ACTION ITEM: Return, word for word, only the lines of the data below that lie between the line with "turquoise dice: 0 -> 4" and the line with "purple donut: 3 -> 4", those two lines included.

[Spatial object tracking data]
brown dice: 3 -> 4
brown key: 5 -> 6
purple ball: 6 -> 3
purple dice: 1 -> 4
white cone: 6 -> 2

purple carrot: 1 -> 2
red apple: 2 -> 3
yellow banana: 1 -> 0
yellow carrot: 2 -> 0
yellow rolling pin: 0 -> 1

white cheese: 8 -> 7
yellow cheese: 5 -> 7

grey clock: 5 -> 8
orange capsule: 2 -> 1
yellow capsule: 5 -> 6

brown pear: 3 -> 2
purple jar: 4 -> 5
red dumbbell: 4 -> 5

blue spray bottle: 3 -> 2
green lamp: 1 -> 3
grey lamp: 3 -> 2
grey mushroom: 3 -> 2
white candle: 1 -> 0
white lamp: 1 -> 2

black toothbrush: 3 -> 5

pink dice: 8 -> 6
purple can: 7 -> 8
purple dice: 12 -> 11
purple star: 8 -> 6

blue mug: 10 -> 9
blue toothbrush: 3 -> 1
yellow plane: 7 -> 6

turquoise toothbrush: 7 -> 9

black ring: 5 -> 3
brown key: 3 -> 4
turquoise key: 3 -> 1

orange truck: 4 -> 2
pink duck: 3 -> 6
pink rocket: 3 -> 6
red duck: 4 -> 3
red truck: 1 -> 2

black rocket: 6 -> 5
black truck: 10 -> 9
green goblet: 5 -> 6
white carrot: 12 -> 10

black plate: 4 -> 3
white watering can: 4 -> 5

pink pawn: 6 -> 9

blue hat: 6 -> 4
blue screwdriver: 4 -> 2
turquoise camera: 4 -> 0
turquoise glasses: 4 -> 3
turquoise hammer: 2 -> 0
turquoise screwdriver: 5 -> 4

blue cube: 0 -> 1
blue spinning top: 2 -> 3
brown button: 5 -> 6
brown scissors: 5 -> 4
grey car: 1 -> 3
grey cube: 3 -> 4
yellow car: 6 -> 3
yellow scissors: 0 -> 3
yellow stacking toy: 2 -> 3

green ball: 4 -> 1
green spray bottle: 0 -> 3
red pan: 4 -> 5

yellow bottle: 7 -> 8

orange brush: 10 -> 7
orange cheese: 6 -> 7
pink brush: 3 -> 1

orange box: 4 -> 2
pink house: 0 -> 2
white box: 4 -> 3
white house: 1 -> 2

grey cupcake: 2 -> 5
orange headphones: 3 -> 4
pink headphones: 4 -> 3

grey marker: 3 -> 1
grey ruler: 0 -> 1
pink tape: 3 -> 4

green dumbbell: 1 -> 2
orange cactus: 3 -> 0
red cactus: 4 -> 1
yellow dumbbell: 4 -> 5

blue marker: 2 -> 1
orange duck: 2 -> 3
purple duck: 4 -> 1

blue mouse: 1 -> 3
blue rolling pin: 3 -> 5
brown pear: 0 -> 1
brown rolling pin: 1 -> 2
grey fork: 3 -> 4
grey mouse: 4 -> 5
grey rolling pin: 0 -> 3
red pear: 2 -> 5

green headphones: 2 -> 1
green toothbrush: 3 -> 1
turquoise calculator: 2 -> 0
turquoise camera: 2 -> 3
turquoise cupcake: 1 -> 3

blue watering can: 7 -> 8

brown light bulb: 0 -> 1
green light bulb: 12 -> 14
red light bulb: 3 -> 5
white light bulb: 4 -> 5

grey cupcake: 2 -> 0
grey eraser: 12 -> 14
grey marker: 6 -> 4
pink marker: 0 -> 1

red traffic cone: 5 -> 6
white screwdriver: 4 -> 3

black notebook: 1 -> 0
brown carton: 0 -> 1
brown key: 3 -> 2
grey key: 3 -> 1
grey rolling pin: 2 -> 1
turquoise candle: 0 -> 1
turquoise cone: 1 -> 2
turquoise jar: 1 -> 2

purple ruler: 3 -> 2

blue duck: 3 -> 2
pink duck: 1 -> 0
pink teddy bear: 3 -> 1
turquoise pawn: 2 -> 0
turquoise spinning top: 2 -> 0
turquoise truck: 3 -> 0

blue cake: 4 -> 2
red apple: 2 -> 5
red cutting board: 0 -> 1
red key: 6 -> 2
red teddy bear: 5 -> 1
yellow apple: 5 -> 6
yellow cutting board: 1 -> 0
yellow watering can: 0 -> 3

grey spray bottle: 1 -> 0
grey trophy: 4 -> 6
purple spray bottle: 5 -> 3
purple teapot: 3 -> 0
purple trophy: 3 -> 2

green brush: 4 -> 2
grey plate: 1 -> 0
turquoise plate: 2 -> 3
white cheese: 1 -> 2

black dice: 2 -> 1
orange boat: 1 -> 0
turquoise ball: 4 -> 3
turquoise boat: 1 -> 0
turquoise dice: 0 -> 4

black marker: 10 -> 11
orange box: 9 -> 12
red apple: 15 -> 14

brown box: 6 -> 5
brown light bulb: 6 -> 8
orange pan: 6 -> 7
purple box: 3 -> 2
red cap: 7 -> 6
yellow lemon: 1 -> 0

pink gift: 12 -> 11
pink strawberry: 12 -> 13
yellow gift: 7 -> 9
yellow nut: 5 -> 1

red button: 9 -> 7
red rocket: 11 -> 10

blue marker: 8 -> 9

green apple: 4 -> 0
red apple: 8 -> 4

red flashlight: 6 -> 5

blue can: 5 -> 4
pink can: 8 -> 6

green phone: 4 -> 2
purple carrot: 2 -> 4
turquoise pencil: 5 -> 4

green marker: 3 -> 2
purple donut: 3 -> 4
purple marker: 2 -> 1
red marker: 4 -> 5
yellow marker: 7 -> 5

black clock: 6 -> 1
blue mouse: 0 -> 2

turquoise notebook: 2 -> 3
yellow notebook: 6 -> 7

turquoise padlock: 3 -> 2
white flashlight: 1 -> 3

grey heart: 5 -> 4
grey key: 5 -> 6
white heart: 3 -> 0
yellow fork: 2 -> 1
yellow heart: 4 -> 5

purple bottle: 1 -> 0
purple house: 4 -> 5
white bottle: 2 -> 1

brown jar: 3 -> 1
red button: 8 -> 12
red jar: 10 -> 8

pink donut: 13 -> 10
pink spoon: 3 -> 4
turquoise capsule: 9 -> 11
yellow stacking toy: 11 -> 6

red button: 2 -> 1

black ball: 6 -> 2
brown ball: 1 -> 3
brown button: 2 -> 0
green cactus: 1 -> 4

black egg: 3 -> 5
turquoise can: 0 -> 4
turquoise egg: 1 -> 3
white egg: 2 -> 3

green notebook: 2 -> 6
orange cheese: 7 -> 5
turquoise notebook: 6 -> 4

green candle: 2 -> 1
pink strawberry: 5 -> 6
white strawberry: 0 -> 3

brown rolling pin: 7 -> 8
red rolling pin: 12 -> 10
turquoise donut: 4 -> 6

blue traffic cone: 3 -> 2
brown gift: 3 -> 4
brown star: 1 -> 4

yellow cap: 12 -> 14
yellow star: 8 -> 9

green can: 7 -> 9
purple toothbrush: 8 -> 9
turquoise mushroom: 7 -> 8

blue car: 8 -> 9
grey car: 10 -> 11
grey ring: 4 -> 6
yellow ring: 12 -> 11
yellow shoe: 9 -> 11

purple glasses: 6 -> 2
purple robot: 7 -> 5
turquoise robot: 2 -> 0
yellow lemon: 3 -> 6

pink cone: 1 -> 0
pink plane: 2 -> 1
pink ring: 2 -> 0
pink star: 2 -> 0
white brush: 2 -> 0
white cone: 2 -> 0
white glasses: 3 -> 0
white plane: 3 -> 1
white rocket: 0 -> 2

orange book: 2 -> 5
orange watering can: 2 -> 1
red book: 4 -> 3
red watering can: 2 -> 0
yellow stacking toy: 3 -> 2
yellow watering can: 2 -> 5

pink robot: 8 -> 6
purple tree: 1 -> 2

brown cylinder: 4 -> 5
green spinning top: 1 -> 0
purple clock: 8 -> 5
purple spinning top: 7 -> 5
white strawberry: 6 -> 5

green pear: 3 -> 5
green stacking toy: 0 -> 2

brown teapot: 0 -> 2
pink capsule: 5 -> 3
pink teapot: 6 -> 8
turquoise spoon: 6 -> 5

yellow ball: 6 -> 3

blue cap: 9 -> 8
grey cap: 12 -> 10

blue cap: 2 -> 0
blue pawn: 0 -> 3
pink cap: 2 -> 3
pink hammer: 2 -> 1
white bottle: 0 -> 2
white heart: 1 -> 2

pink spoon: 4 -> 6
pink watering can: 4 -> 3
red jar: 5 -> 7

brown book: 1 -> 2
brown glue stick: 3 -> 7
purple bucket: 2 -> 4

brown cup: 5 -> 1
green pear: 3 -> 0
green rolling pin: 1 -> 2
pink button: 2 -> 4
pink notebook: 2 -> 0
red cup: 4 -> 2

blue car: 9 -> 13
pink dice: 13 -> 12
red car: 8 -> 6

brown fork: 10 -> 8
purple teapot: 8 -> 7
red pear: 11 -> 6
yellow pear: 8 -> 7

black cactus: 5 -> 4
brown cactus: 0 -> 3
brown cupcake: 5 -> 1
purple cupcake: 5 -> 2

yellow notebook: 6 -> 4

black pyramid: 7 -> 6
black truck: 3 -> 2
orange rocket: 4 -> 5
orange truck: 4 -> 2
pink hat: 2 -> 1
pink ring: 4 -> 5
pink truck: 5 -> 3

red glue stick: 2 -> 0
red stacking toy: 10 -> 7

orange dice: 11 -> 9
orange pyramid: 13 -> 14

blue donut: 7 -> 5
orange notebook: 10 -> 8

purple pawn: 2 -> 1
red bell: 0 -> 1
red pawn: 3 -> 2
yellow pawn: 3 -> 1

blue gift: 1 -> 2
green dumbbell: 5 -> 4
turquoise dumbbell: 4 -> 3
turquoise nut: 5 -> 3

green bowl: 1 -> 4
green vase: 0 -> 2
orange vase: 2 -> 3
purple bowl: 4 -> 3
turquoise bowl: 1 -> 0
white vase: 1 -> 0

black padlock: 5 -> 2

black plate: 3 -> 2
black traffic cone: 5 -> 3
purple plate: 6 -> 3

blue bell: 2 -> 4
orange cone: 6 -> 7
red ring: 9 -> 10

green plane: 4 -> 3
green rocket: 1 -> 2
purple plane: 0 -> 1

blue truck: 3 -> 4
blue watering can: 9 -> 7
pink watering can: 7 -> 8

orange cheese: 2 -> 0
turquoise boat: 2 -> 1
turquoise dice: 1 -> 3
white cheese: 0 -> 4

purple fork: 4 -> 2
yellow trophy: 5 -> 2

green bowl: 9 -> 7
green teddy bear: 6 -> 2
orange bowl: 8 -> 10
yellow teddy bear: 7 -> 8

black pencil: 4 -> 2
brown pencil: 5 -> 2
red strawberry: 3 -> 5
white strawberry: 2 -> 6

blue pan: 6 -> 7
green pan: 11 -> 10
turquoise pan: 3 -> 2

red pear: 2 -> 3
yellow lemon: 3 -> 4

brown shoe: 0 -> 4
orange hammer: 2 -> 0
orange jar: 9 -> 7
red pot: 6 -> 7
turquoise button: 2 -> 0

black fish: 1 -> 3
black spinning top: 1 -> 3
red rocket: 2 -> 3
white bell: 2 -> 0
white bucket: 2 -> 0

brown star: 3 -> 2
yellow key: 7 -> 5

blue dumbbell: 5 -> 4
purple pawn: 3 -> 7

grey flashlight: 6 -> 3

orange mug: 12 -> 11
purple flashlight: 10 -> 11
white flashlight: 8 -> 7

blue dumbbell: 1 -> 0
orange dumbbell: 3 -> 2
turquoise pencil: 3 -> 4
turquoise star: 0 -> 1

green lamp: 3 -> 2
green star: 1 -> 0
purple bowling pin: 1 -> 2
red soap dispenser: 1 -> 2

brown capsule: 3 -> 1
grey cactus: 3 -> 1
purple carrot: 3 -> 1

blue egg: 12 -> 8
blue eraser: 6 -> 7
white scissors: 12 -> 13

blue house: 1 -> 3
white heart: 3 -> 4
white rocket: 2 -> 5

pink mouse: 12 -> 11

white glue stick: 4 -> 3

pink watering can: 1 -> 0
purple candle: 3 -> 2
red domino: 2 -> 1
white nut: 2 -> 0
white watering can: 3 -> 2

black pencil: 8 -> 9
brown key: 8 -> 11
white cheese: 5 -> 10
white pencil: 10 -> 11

EXERCISE ANSWER:
turquoise dice: 0 -> 4

black marker: 10 -> 11
orange box: 9 -> 12
red apple: 15 -> 14

brown box: 6 -> 5
brown light bulb: 6 -> 8
orange pan: 6 -> 7
purple box: 3 -> 2
red cap: 7 -> 6
yellow lemon: 1 -> 0

pink gift: 12 -> 11
pink strawberry: 12 -> 13
yellow gift: 7 -> 9
yellow nut: 5 -> 1

red button: 9 -> 7
red rocket: 11 -> 10

blue marker: 8 -> 9

green apple: 4 -> 0
red apple: 8 -> 4

red flashlight: 6 -> 5

blue can: 5 -> 4
pink can: 8 -> 6

green phone: 4 -> 2
purple carrot: 2 -> 4
turquoise pencil: 5 -> 4

green marker: 3 -> 2
purple donut: 3 -> 4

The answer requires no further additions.